*** Extracted information ***

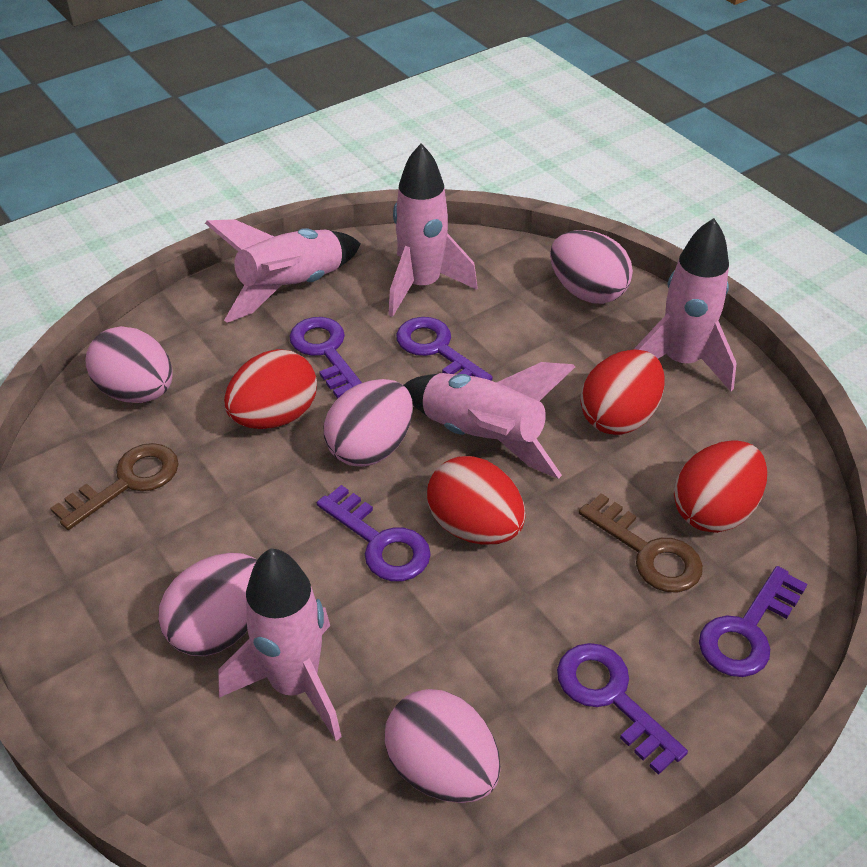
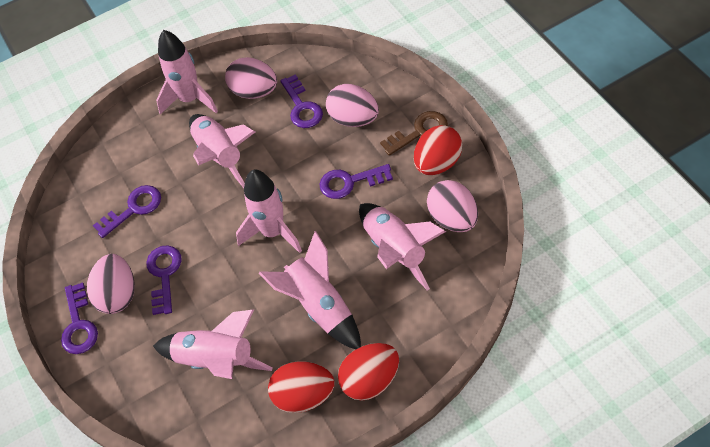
brown key: 2 -> 1
pink egg: 5 -> 4
pink rocket: 5 -> 6
red egg: 4 -> 3

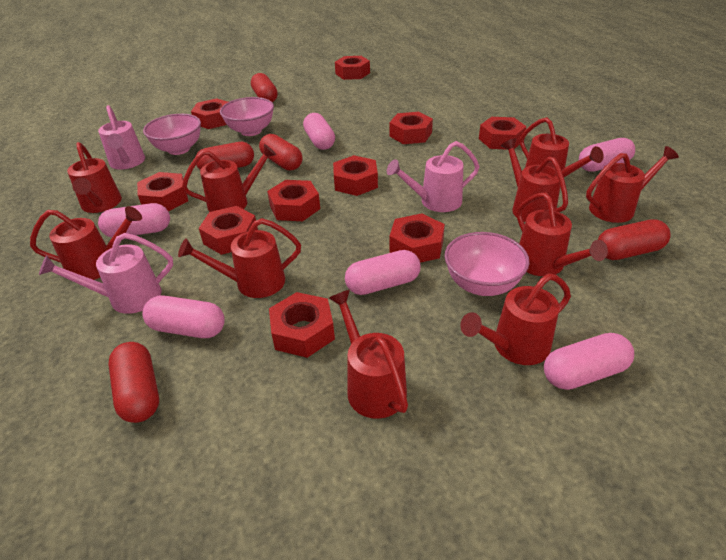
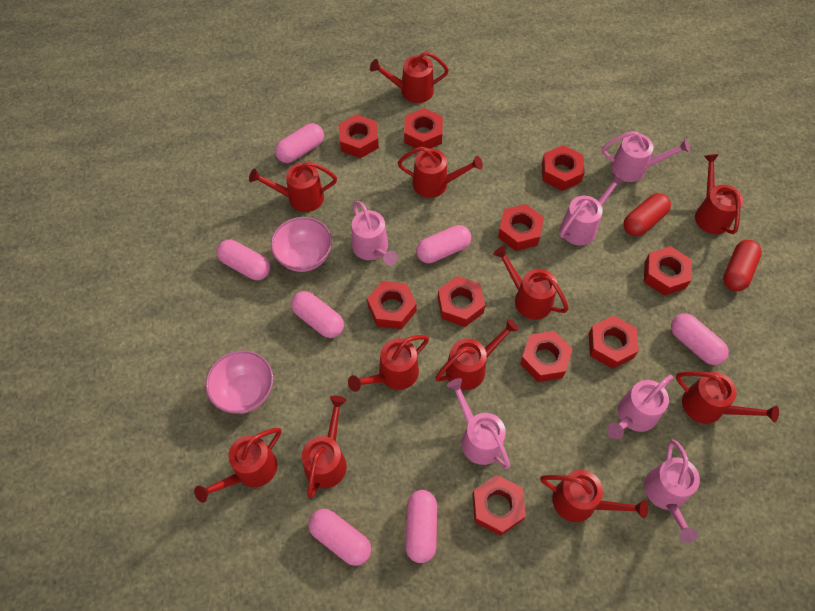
pink bowl: 3 -> 2
pink capsule: 6 -> 7
pink watering can: 3 -> 6
red capsule: 5 -> 2
red watering can: 10 -> 11

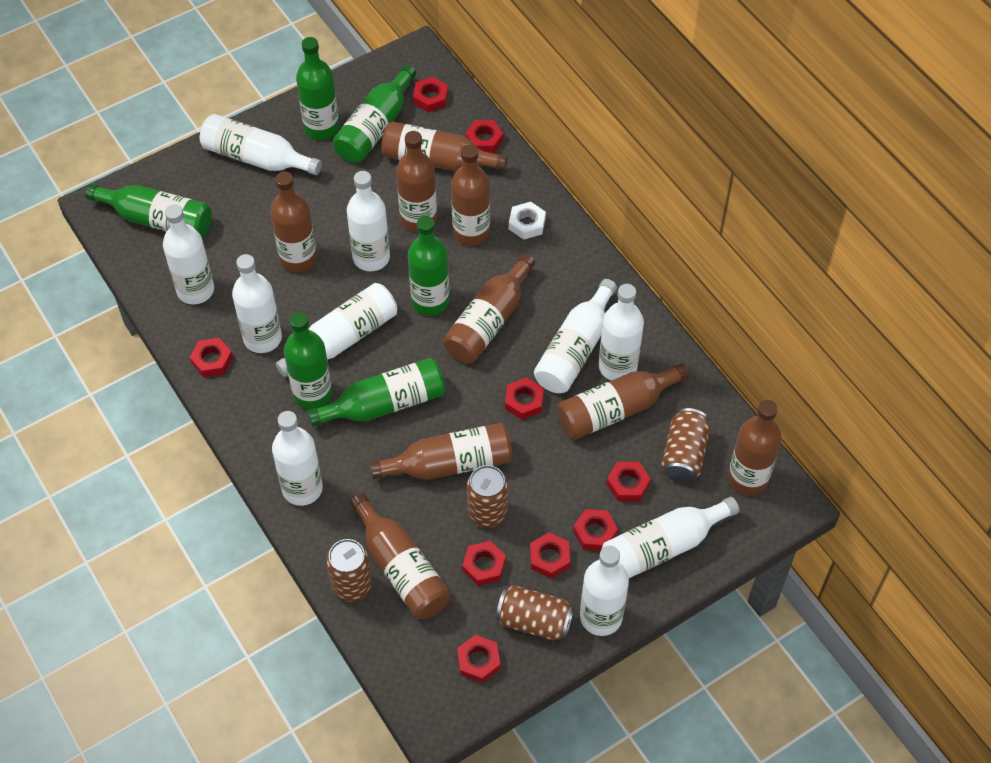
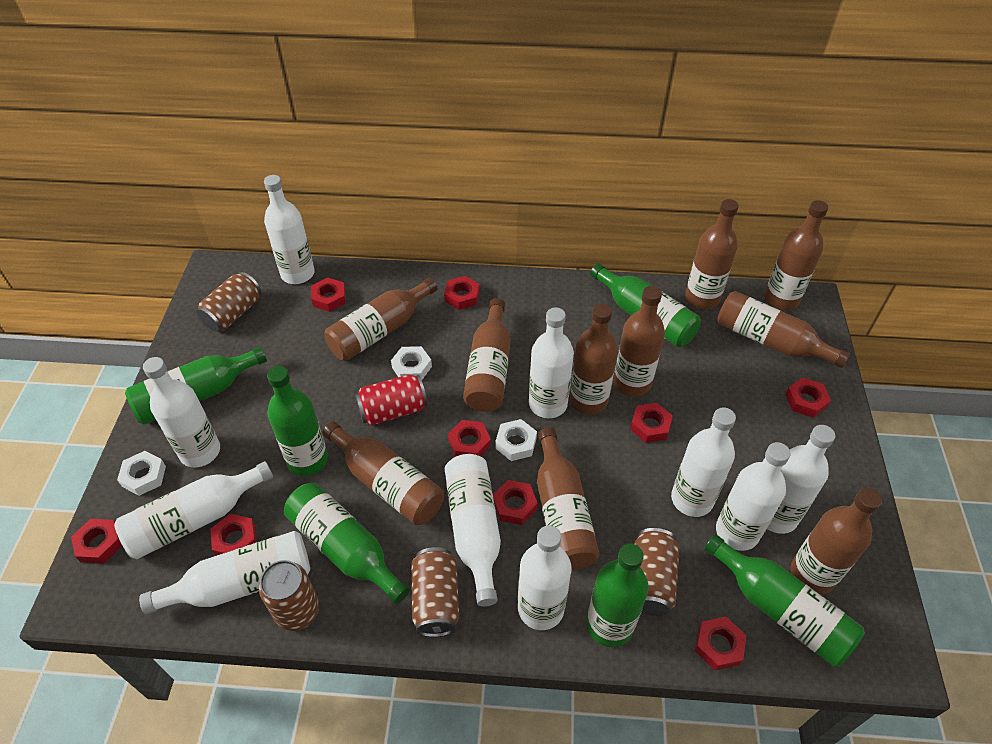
brown bottle: 9 -> 10
red can: 0 -> 1
white nut: 1 -> 3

***

> _Task directions_:
Report the number of lines above holding "pink", and only that.

> _Answer for this exercise_:
5